[Source data]
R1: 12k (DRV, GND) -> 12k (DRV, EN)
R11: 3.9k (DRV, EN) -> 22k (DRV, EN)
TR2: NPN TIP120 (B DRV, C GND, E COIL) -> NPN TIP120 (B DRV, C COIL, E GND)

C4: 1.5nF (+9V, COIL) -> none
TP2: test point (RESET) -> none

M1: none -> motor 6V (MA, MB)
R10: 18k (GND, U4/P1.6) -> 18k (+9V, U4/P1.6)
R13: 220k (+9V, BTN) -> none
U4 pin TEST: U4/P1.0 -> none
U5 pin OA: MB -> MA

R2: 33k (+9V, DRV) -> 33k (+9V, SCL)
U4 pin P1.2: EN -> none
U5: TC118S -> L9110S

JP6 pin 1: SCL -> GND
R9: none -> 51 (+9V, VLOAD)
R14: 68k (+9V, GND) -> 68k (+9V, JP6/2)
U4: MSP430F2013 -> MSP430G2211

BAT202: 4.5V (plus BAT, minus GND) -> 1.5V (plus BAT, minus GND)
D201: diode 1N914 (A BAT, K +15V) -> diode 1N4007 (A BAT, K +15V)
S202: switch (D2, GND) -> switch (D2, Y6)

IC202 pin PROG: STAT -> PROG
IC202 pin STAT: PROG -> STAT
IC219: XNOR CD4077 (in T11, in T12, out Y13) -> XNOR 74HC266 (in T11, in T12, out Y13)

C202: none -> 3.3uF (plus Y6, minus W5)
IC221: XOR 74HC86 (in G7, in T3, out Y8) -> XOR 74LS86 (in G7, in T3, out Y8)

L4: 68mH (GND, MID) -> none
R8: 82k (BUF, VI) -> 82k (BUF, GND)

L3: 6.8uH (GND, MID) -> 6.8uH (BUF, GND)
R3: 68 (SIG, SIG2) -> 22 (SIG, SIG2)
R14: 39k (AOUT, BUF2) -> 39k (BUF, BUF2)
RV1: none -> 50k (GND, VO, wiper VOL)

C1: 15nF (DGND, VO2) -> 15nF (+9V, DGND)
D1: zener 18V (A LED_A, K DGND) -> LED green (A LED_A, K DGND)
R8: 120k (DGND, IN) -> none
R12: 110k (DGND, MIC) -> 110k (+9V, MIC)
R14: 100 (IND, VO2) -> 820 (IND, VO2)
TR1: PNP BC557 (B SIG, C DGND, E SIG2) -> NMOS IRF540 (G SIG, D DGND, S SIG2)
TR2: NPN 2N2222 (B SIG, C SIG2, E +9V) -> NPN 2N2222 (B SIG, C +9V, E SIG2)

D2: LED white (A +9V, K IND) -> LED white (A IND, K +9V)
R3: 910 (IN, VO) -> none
[/Source data]
> **Activity**: Give back, word for word, only the lines above from the line holding "R13: 220k (+9V, BTN) -> none" to the line holding "U4: MSP430F2013 -> MSP430G2211", both included.

> **Solution for this problem**:
R13: 220k (+9V, BTN) -> none
U4 pin TEST: U4/P1.0 -> none
U5 pin OA: MB -> MA

R2: 33k (+9V, DRV) -> 33k (+9V, SCL)
U4 pin P1.2: EN -> none
U5: TC118S -> L9110S

JP6 pin 1: SCL -> GND
R9: none -> 51 (+9V, VLOAD)
R14: 68k (+9V, GND) -> 68k (+9V, JP6/2)
U4: MSP430F2013 -> MSP430G2211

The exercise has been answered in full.